Your job is to return the whole listing unchanged while skipping its images.

* [COLLECTED DATA]
* * * *

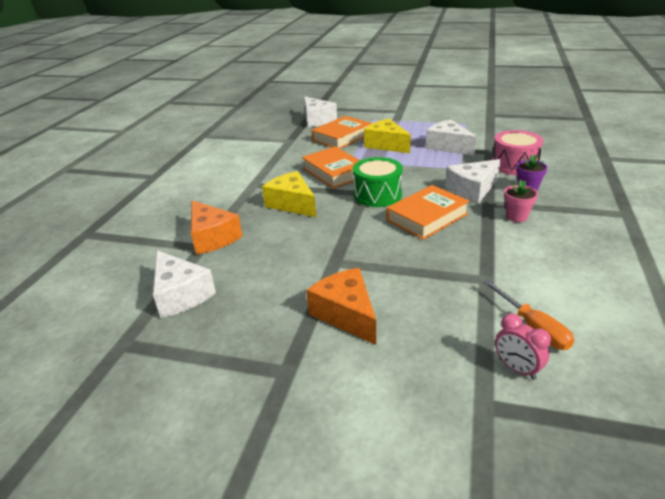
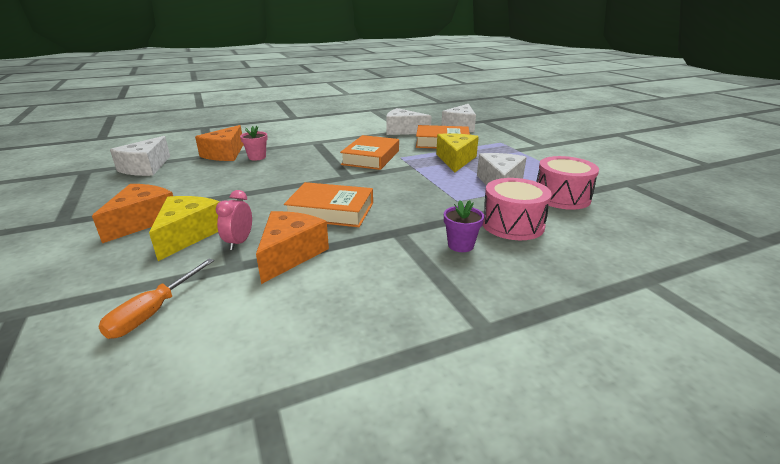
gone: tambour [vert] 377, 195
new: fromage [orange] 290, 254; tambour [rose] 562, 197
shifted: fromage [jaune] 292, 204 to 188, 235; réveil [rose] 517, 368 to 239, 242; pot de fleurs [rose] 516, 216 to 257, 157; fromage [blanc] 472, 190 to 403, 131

* * * *

* [WRITTEN SOLUTION]
gone: tambour [vert] 377, 195
new: fromage [orange] 290, 254; tambour [rose] 562, 197
shifted: fromage [jaune] 292, 204 to 188, 235; réveil [rose] 517, 368 to 239, 242; pot de fleurs [rose] 516, 216 to 257, 157; fromage [blanc] 472, 190 to 403, 131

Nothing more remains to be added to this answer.